=== Data under study ===
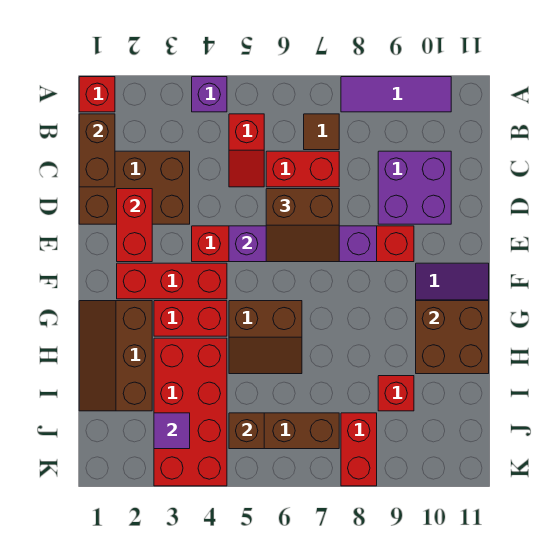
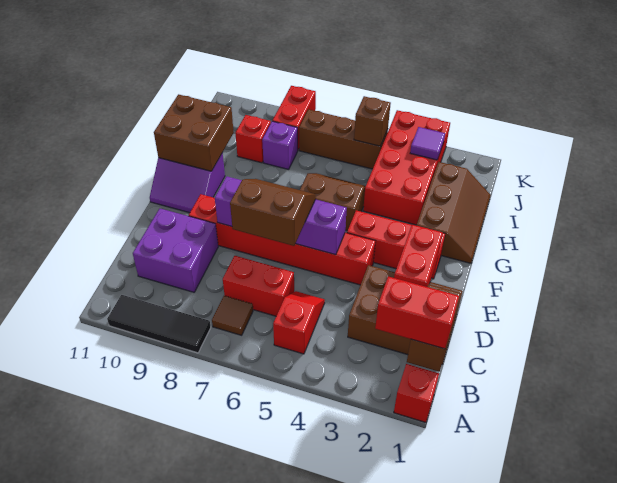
purple 1x1 brick [192,77,227,112] -> purple 1x1 brick moved to [262,121,298,169]
purple 1x3 tile [341,77,451,112] -> black 1x3 tile [107,295,211,353]
red 1x2 brick [154,301,227,336] -> red 1x2 brick moved to [375,276,459,349]

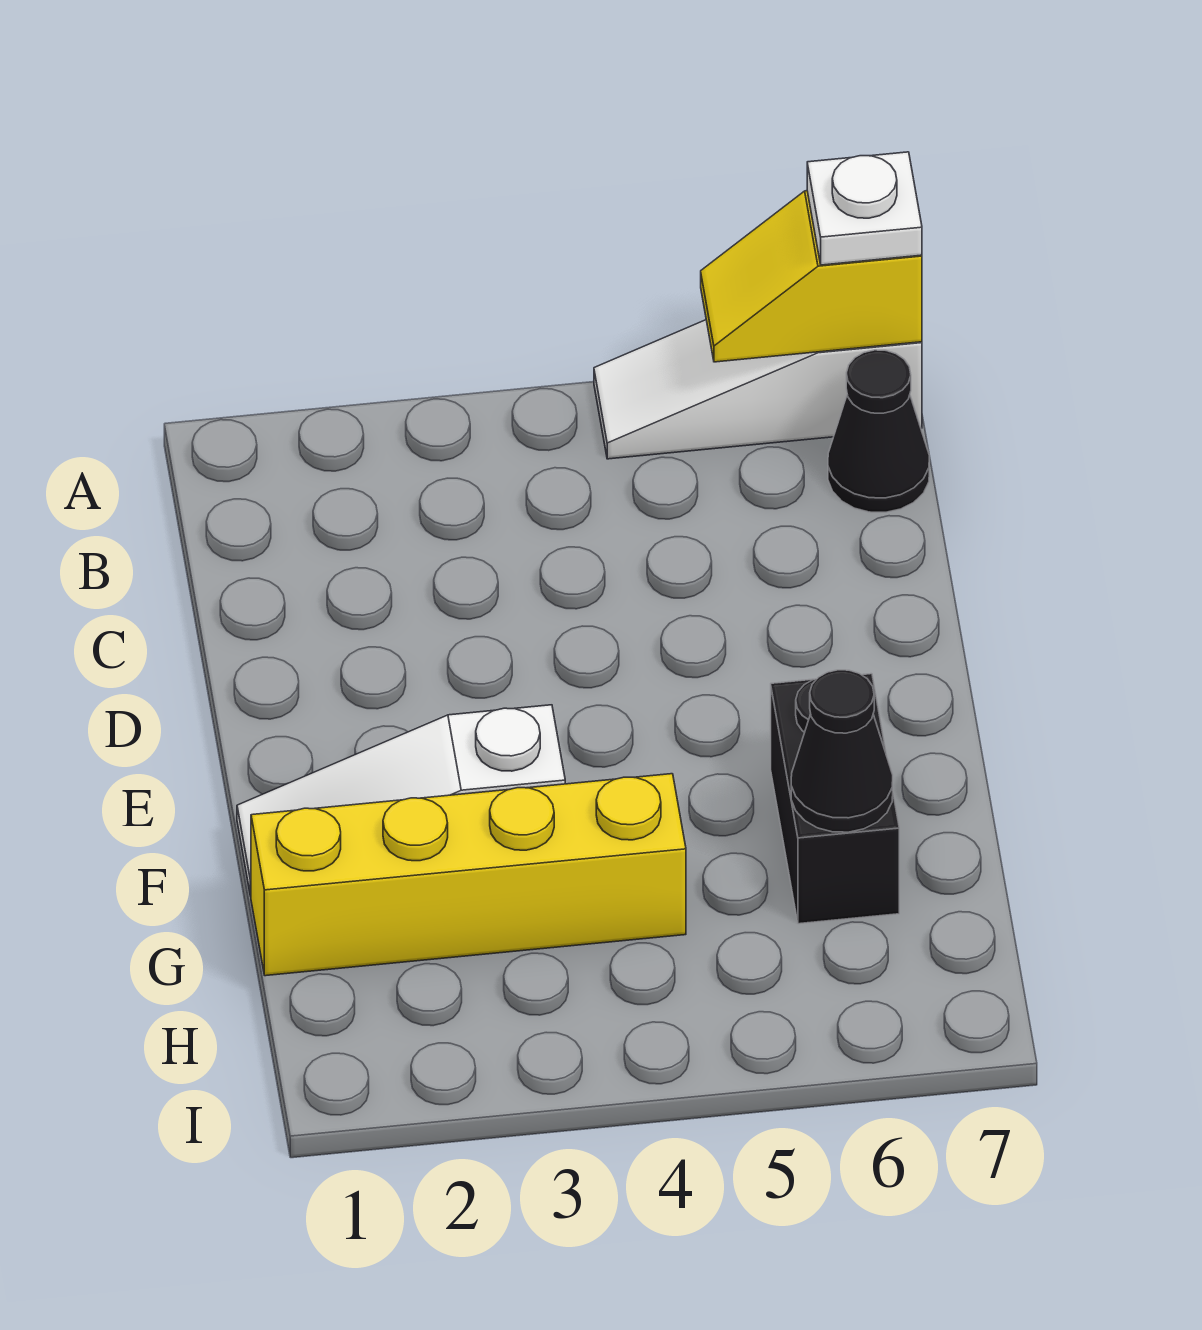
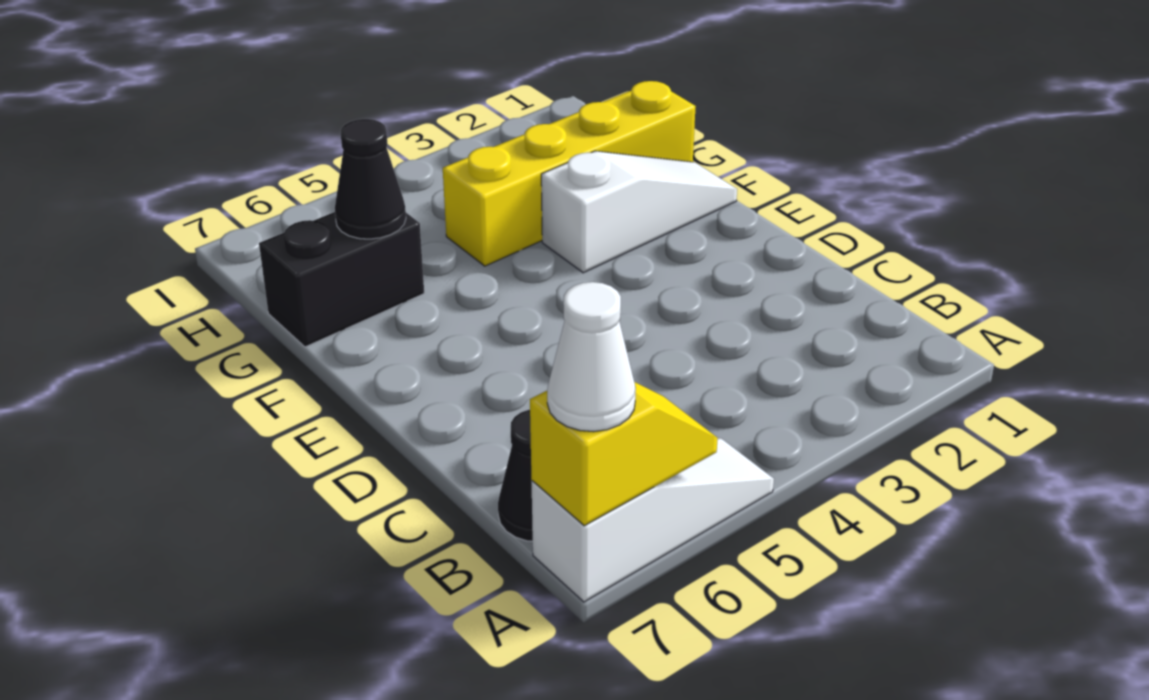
white 1x1 plate [807,152,922,265] -> white 1x1 cone [547,282,636,432]
black 1x2 brick [771,674,899,924] -> black 1x2 brick turned to [259,212,424,347]

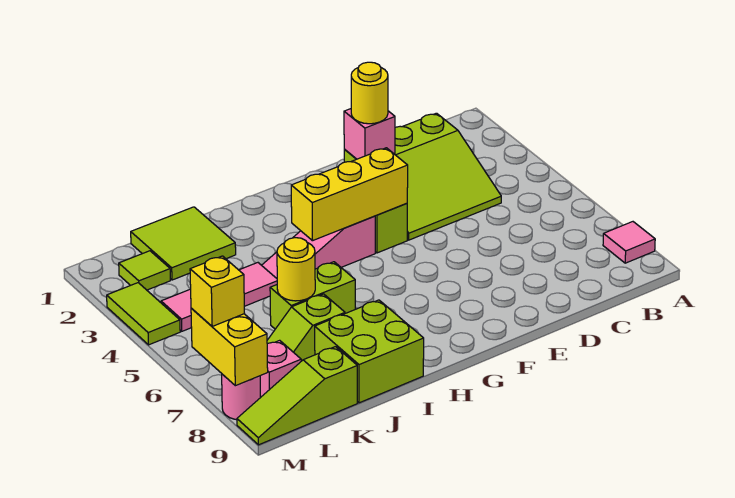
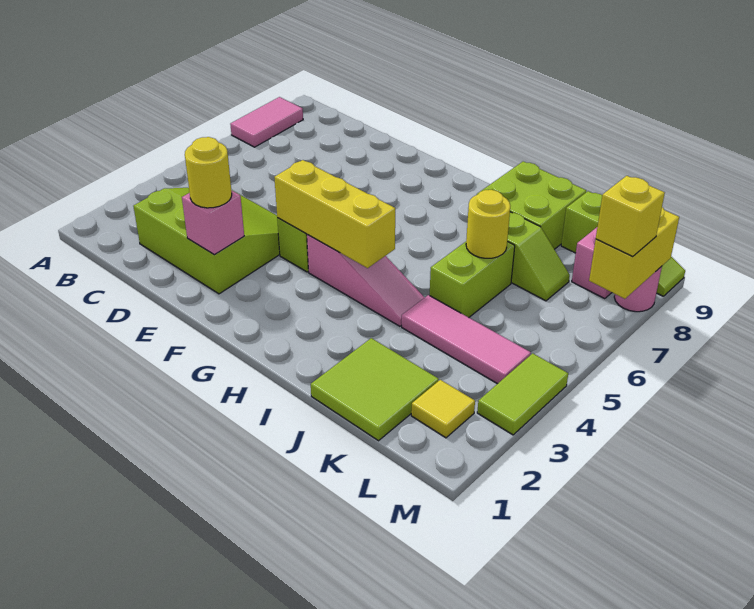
pink 1x1 tile [603,222,655,263] -> pink 1x2 tile [230,97,303,147]
lime 1x2 brick [270,262,355,329] -> lime 1x2 brick turned to [430,242,515,317]
lime 1x1 tile [119,251,170,290] -> yellow 1x1 tile [411,380,475,438]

=== Request ===
Leave the pictures aside and output each entry exactly as it stands.

=== Expected output ===
purple 1x1 brick [192,77,227,112] -> purple 1x1 brick moved to [262,121,298,169]
purple 1x3 tile [341,77,451,112] -> black 1x3 tile [107,295,211,353]
red 1x2 brick [154,301,227,336] -> red 1x2 brick moved to [375,276,459,349]

white 1x1 plate [807,152,922,265] -> white 1x1 cone [547,282,636,432]
black 1x2 brick [771,674,899,924] -> black 1x2 brick turned to [259,212,424,347]

pink 1x1 tile [603,222,655,263] -> pink 1x2 tile [230,97,303,147]
lime 1x2 brick [270,262,355,329] -> lime 1x2 brick turned to [430,242,515,317]
lime 1x1 tile [119,251,170,290] -> yellow 1x1 tile [411,380,475,438]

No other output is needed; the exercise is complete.